**What the task requires**
Which lines of the data below include the string "plus"? Return each of them.

Source data:
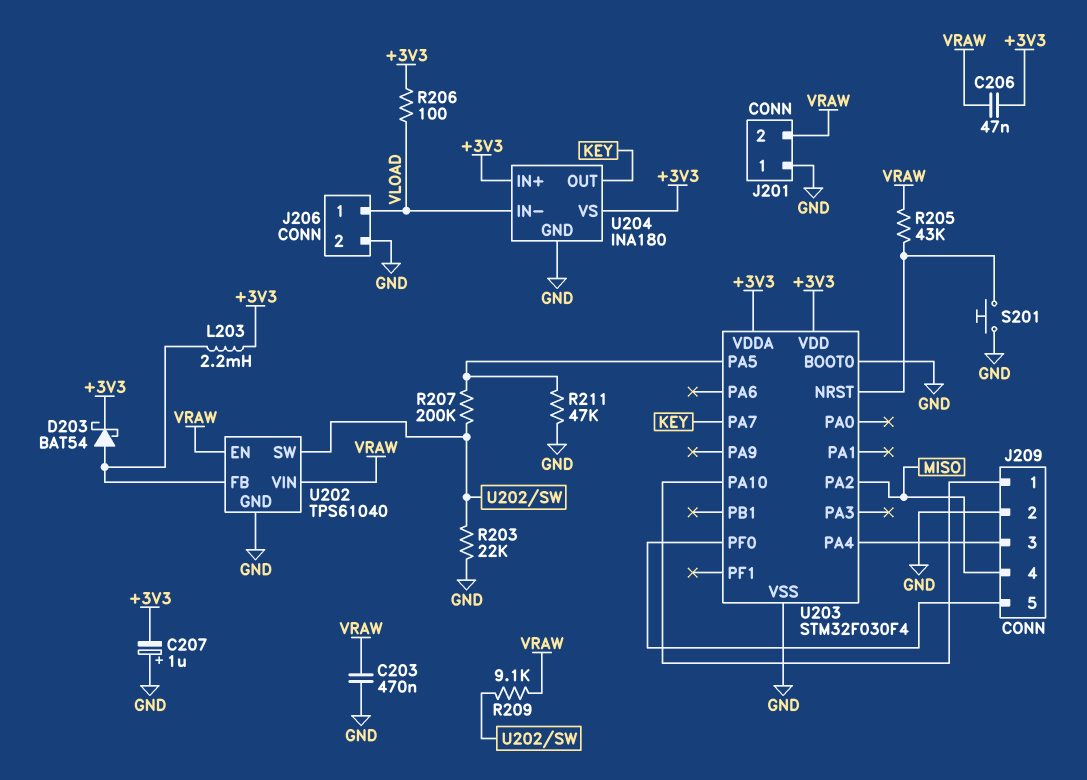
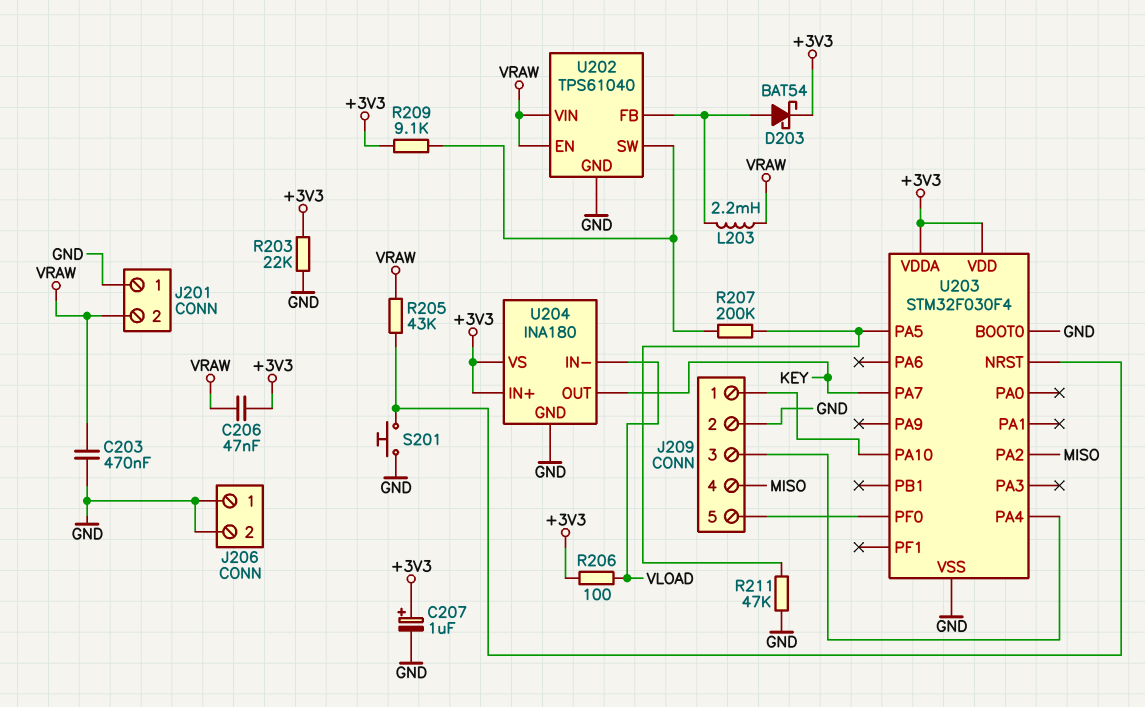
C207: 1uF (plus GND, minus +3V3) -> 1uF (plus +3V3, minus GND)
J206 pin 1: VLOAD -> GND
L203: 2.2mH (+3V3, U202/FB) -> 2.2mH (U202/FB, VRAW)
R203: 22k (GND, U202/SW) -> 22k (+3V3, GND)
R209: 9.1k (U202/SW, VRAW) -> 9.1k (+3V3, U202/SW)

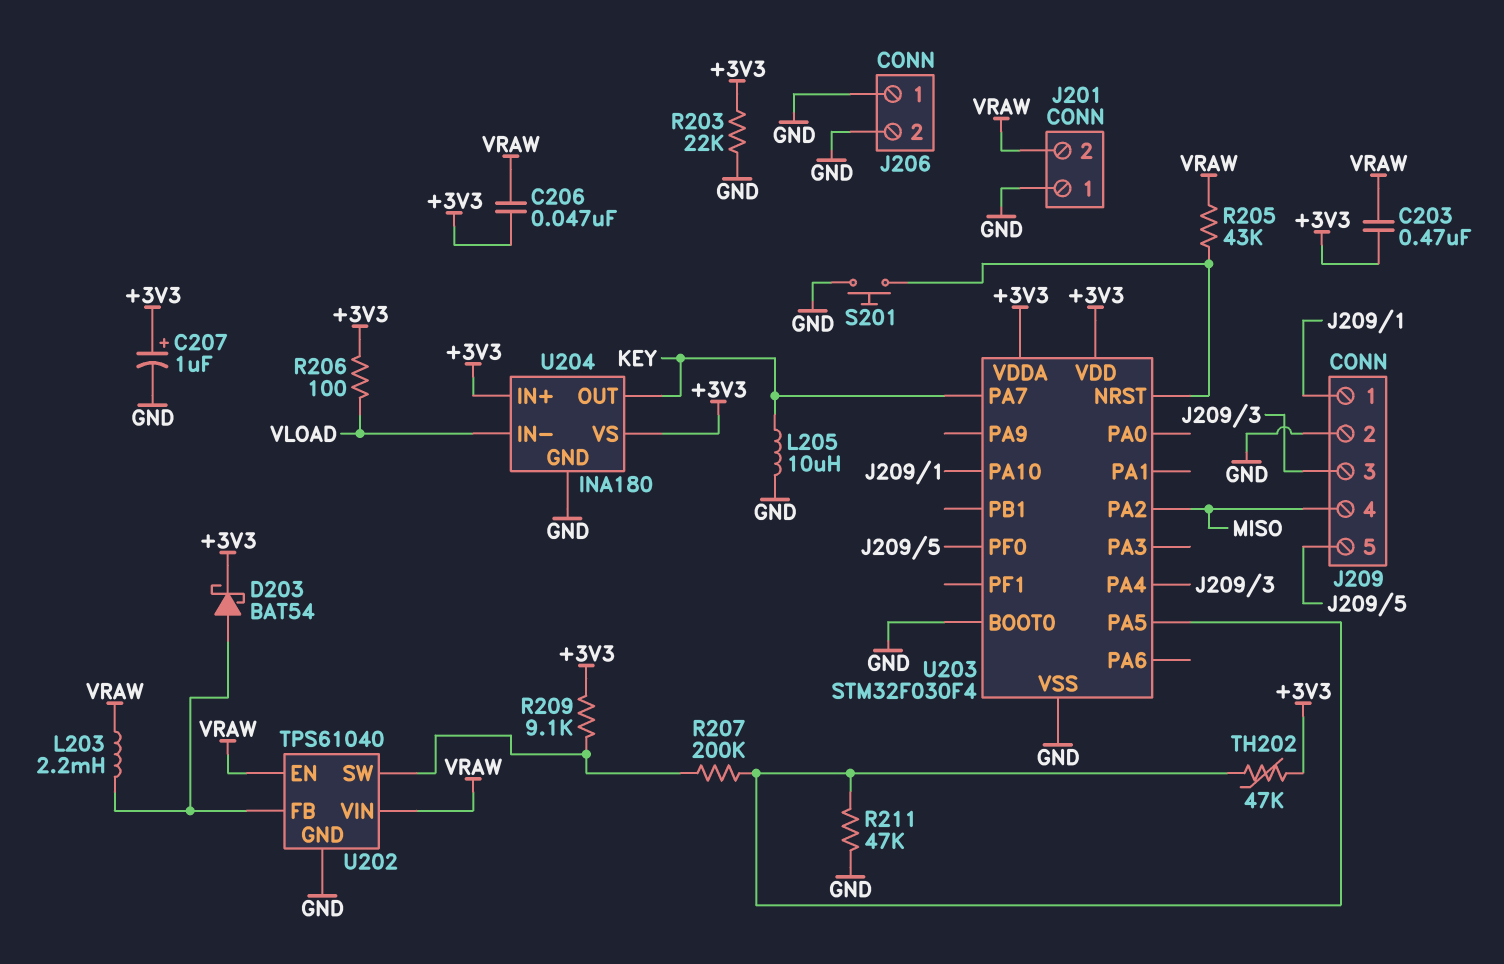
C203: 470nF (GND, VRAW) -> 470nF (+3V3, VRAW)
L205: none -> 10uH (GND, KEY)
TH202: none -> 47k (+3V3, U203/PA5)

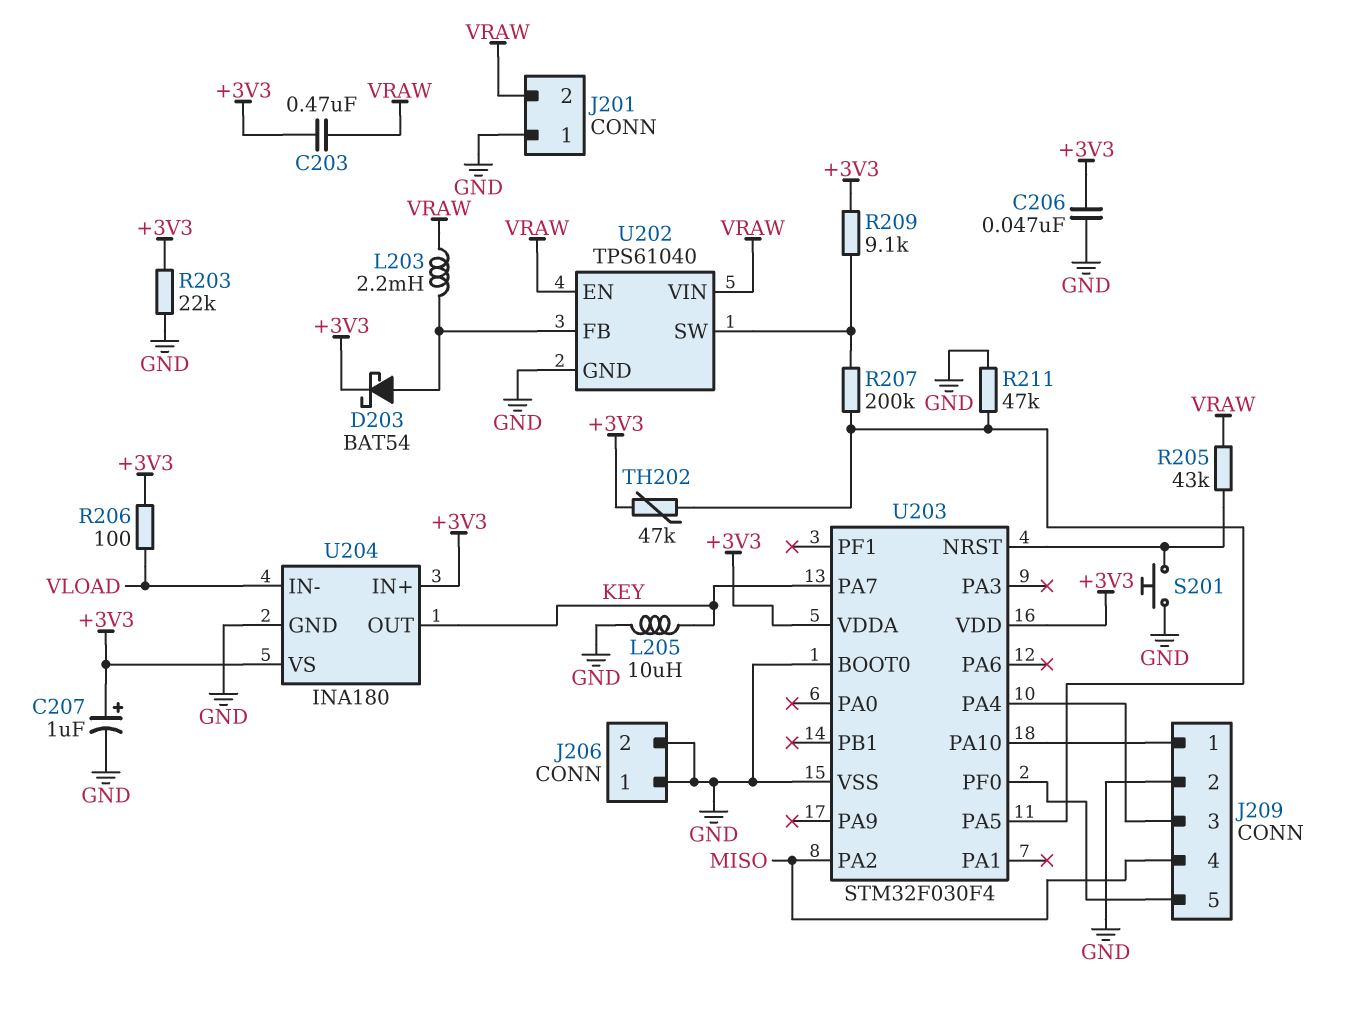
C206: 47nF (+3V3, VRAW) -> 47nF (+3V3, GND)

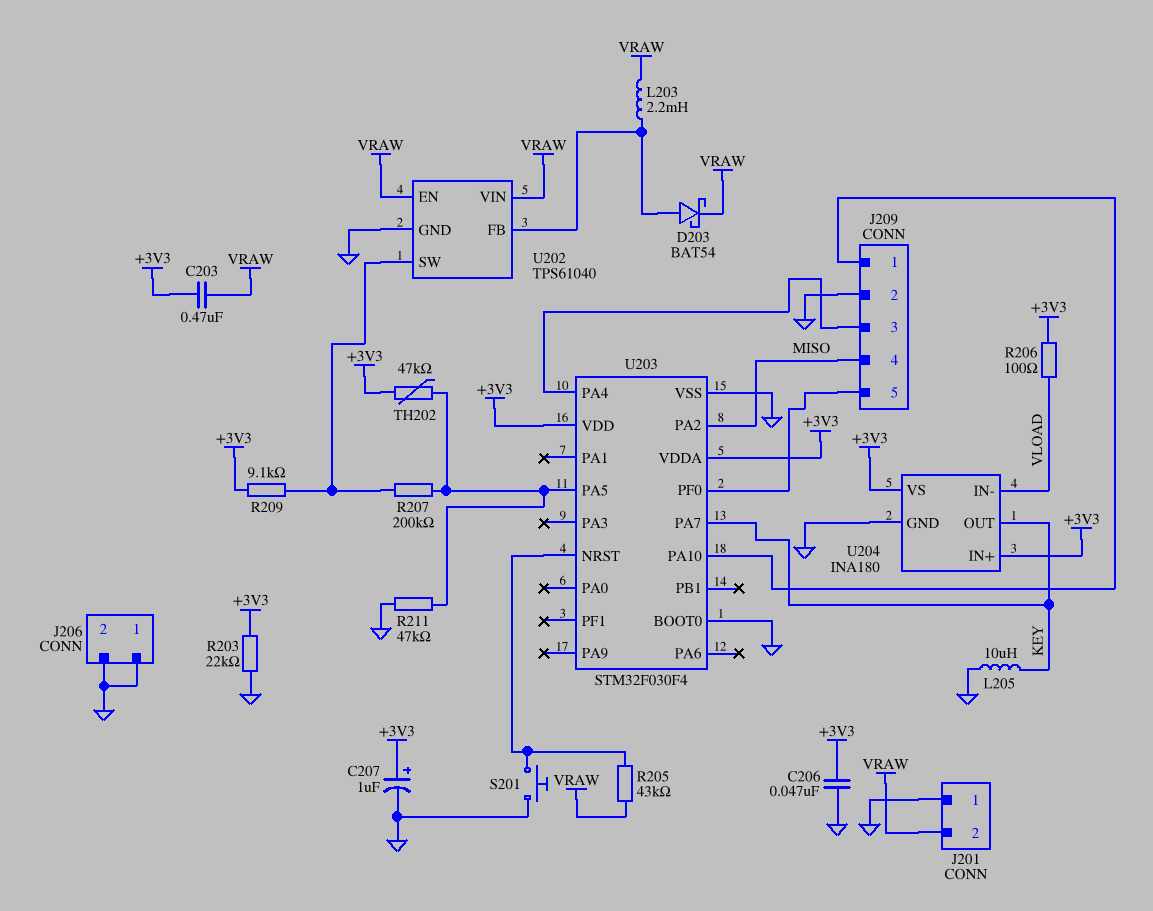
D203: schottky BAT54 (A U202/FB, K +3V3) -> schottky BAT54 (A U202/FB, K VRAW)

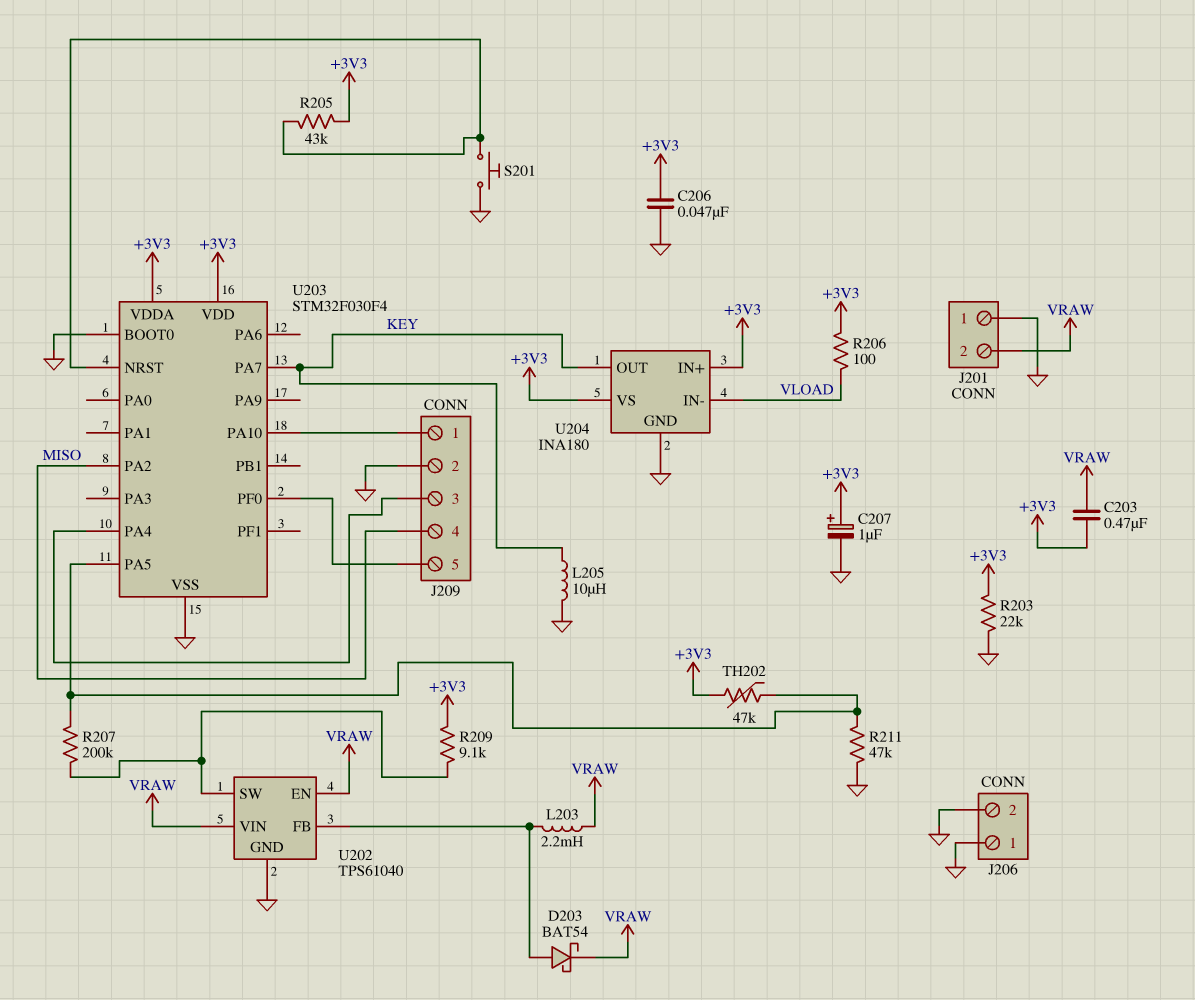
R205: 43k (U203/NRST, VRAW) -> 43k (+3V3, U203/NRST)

--

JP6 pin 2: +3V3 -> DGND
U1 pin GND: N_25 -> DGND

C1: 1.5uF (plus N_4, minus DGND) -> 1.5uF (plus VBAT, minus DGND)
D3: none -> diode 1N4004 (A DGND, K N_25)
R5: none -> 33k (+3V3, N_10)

**Expected answer**
C207: 1uF (plus GND, minus +3V3) -> 1uF (plus +3V3, minus GND)
C1: 1.5uF (plus N_4, minus DGND) -> 1.5uF (plus VBAT, minus DGND)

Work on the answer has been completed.